For each record below, set it down exactly but leave out any picture.

··· Source data ···

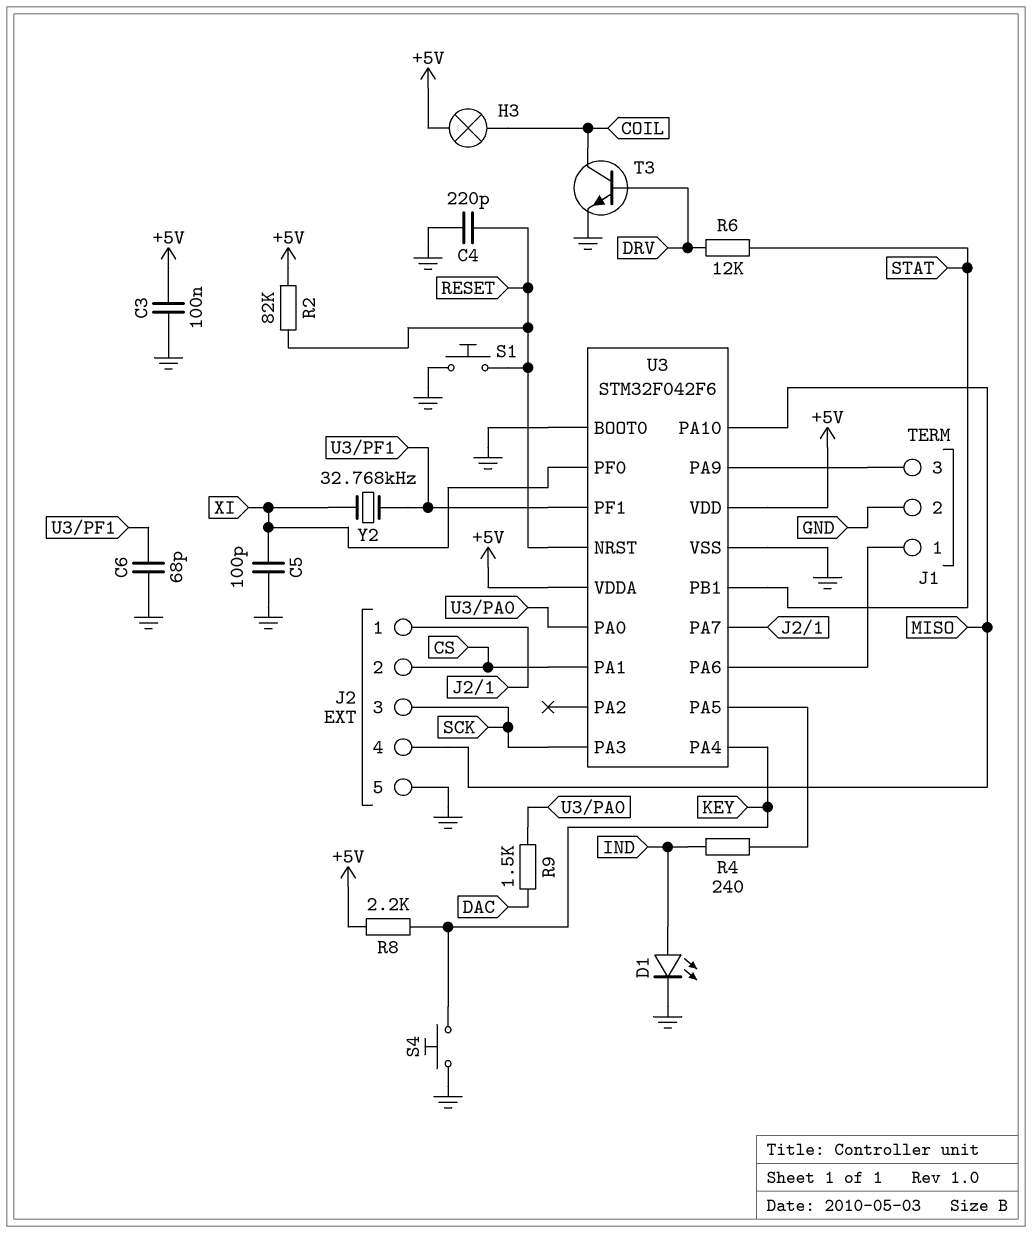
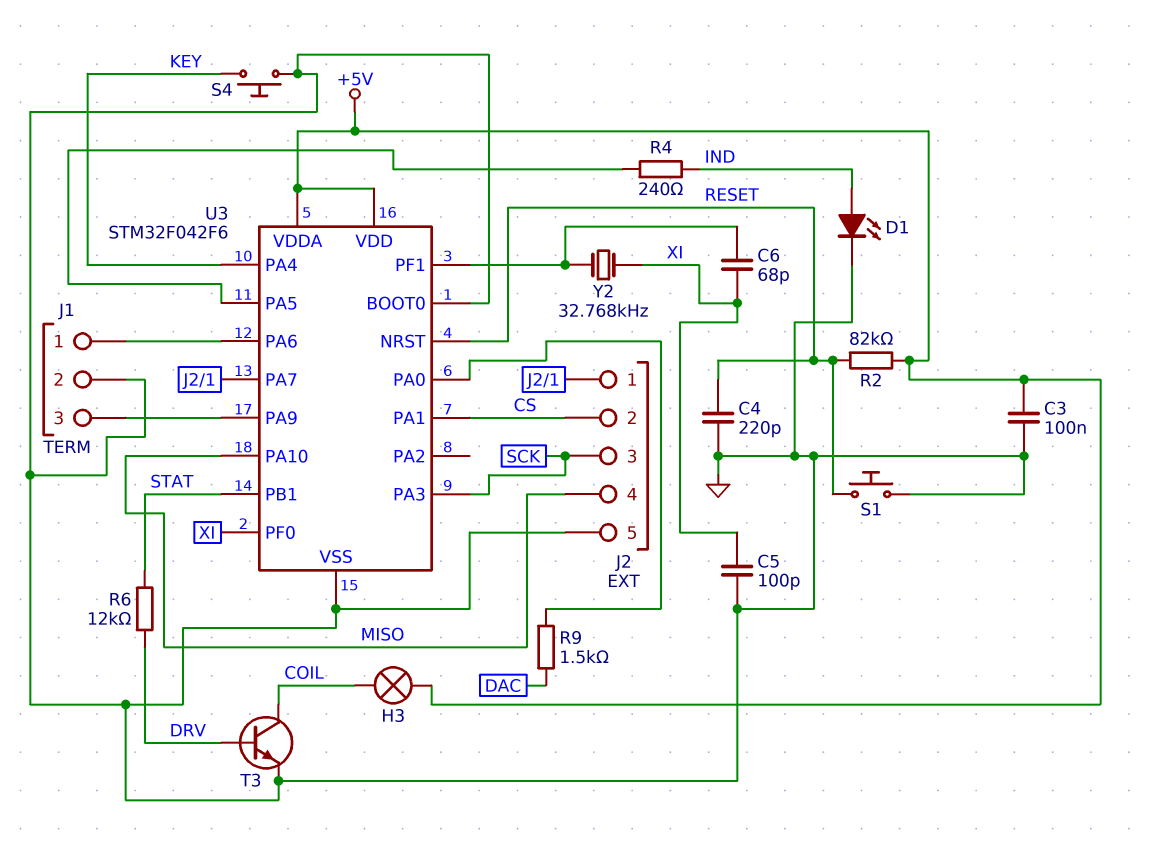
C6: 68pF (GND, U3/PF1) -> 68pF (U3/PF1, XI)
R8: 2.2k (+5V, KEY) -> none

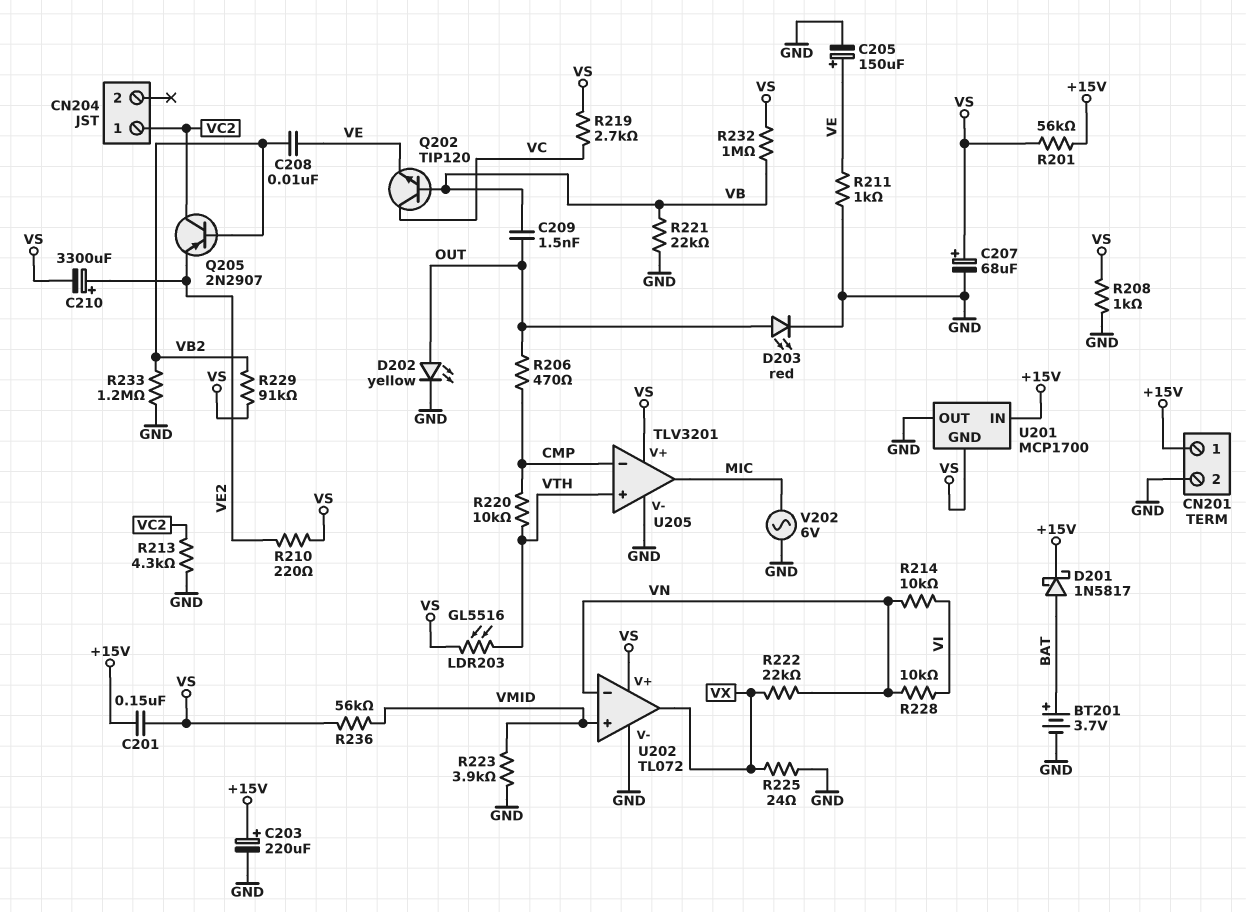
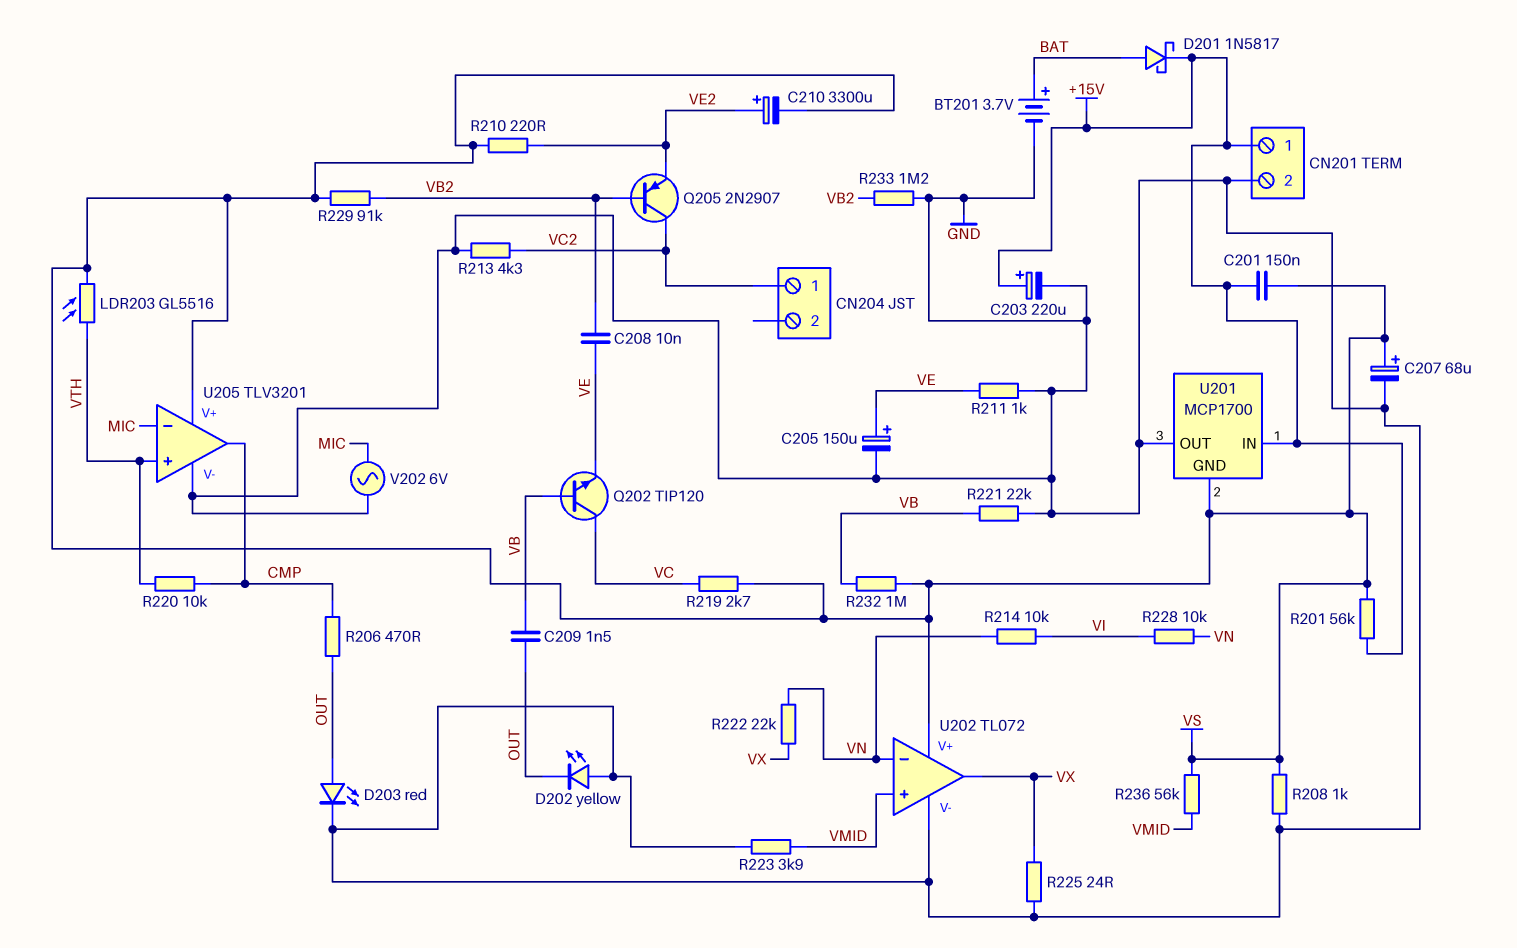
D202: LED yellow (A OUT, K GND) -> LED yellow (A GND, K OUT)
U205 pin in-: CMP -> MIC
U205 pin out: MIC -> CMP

···

> The completed task:
C6: 68pF (GND, U3/PF1) -> 68pF (U3/PF1, XI)
R8: 2.2k (+5V, KEY) -> none

D202: LED yellow (A OUT, K GND) -> LED yellow (A GND, K OUT)
U205 pin in-: CMP -> MIC
U205 pin out: MIC -> CMP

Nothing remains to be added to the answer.